:: Material for the task ::

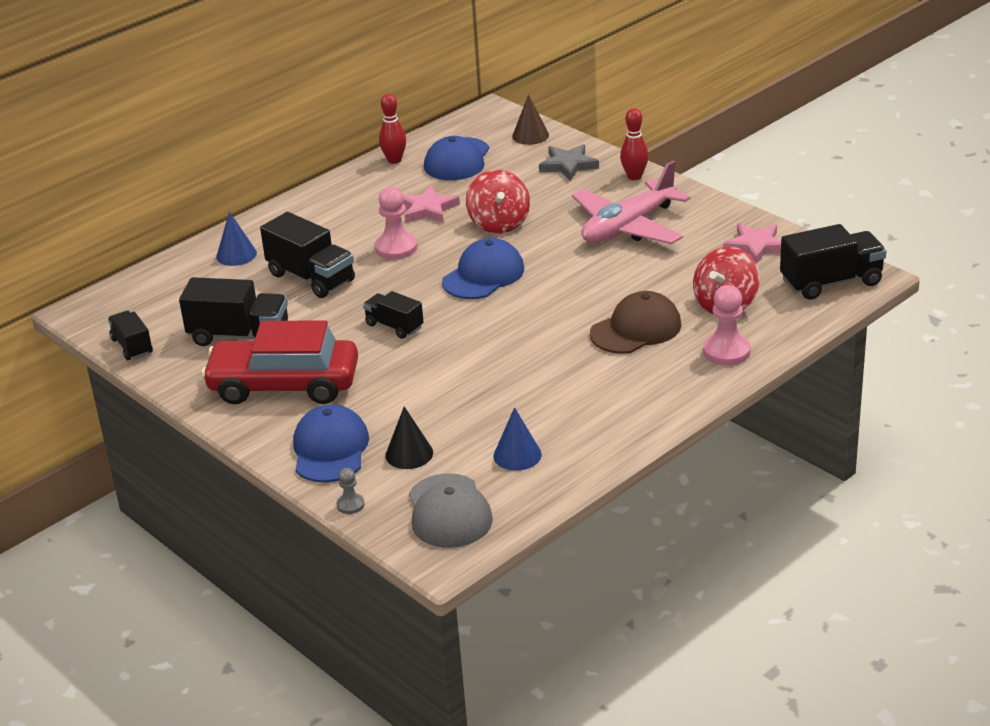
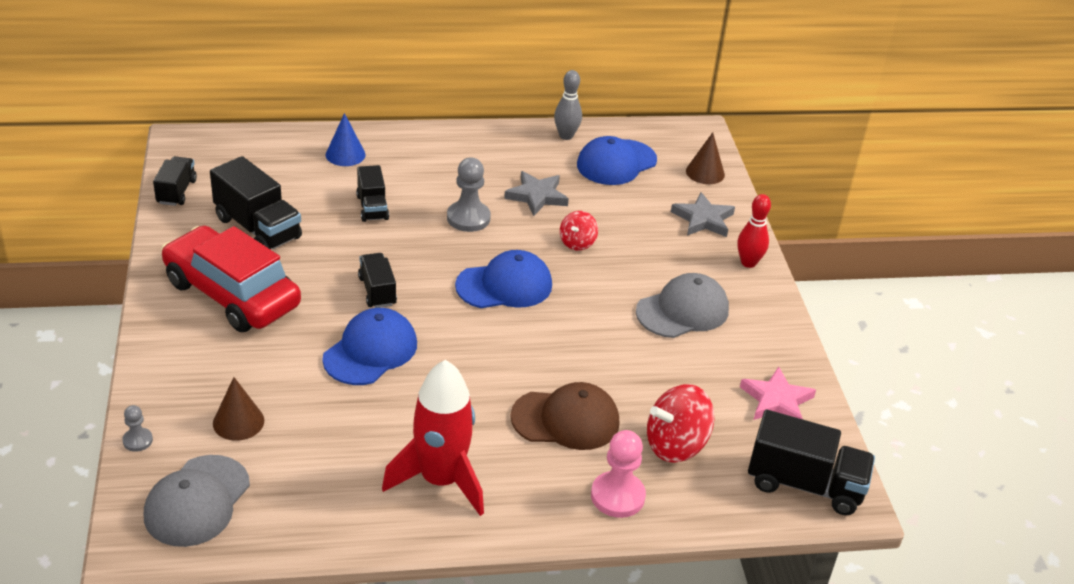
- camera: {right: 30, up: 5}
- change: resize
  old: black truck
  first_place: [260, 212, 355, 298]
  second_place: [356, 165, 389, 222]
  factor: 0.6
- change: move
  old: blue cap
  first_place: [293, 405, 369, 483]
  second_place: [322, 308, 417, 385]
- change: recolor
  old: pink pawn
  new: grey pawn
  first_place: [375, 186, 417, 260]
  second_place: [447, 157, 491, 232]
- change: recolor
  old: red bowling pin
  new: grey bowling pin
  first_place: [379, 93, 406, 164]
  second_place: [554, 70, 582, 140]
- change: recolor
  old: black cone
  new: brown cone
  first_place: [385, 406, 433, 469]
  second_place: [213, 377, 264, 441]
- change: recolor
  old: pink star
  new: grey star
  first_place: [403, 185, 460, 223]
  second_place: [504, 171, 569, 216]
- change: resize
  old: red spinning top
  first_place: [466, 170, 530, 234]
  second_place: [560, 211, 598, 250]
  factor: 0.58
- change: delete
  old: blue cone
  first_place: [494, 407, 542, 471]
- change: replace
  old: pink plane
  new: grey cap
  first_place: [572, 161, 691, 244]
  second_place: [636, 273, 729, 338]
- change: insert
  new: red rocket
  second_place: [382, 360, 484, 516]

:::

> _How to complete this task_
Exclude the pictures and print the rest of the data exactly.

> _Solution to this problem_
- camera: {right: 30, up: 5}
- change: resize
  old: black truck
  first_place: [260, 212, 355, 298]
  second_place: [356, 165, 389, 222]
  factor: 0.6
- change: move
  old: blue cap
  first_place: [293, 405, 369, 483]
  second_place: [322, 308, 417, 385]
- change: recolor
  old: pink pawn
  new: grey pawn
  first_place: [375, 186, 417, 260]
  second_place: [447, 157, 491, 232]
- change: recolor
  old: red bowling pin
  new: grey bowling pin
  first_place: [379, 93, 406, 164]
  second_place: [554, 70, 582, 140]
- change: recolor
  old: black cone
  new: brown cone
  first_place: [385, 406, 433, 469]
  second_place: [213, 377, 264, 441]
- change: recolor
  old: pink star
  new: grey star
  first_place: [403, 185, 460, 223]
  second_place: [504, 171, 569, 216]
- change: resize
  old: red spinning top
  first_place: [466, 170, 530, 234]
  second_place: [560, 211, 598, 250]
  factor: 0.58
- change: delete
  old: blue cone
  first_place: [494, 407, 542, 471]
- change: replace
  old: pink plane
  new: grey cap
  first_place: [572, 161, 691, 244]
  second_place: [636, 273, 729, 338]
- change: insert
  new: red rocket
  second_place: [382, 360, 484, 516]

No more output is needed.